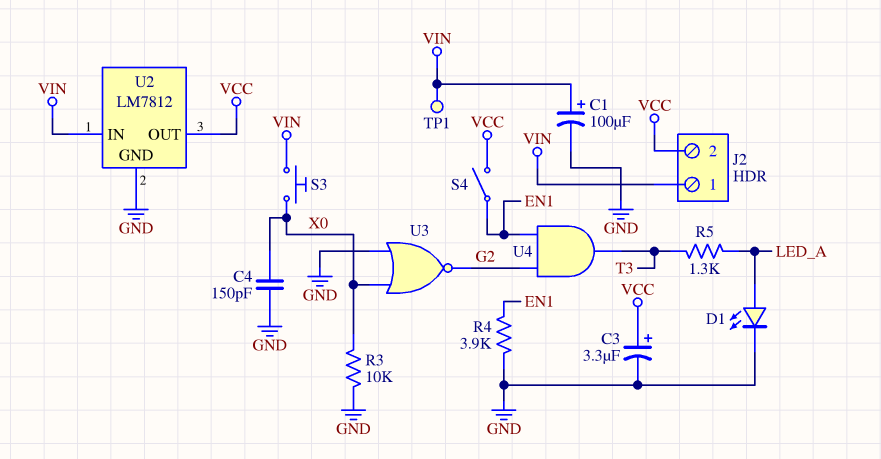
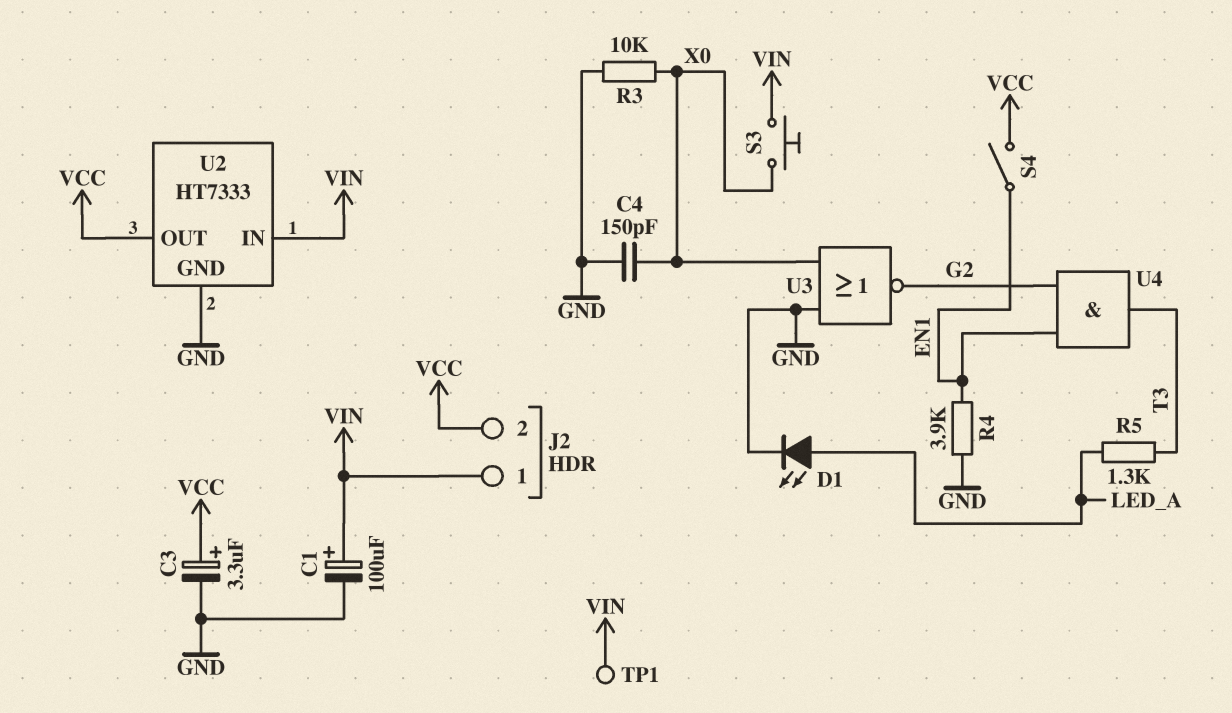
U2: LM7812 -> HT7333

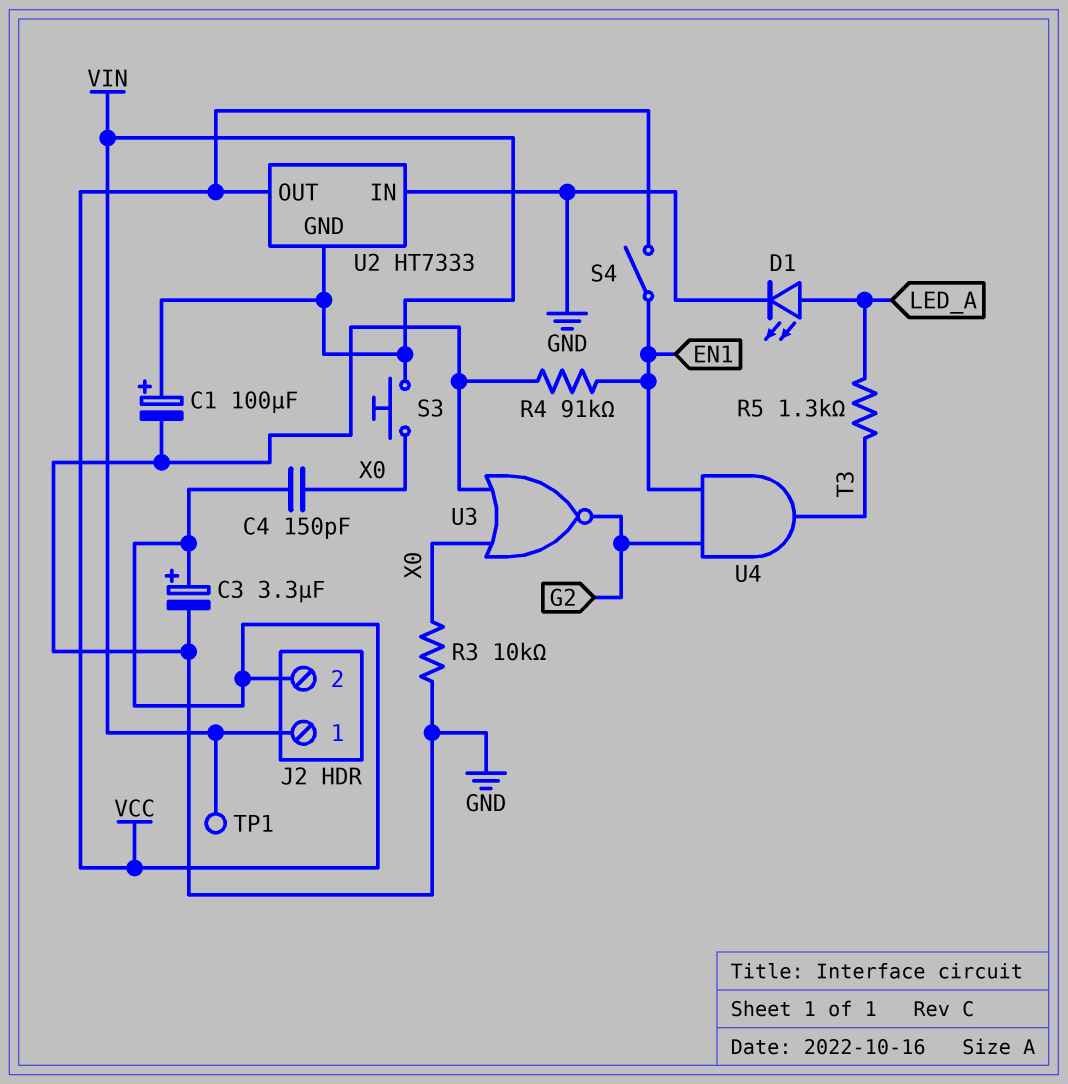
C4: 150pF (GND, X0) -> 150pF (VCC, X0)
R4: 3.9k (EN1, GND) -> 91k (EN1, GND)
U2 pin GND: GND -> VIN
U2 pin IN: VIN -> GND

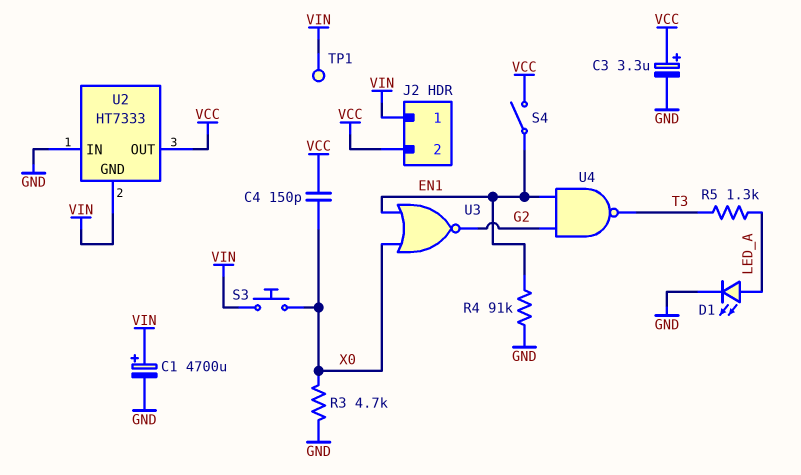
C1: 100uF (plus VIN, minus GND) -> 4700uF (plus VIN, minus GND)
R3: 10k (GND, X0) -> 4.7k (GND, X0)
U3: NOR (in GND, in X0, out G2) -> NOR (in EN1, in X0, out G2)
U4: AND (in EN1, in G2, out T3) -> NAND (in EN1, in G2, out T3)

▶ What the task requires: Print the entries above exactly, leaving pictures out.

▶ Response area:
U2: LM7812 -> HT7333

C4: 150pF (GND, X0) -> 150pF (VCC, X0)
R4: 3.9k (EN1, GND) -> 91k (EN1, GND)
U2 pin GND: GND -> VIN
U2 pin IN: VIN -> GND

C1: 100uF (plus VIN, minus GND) -> 4700uF (plus VIN, minus GND)
R3: 10k (GND, X0) -> 4.7k (GND, X0)
U3: NOR (in GND, in X0, out G2) -> NOR (in EN1, in X0, out G2)
U4: AND (in EN1, in G2, out T3) -> NAND (in EN1, in G2, out T3)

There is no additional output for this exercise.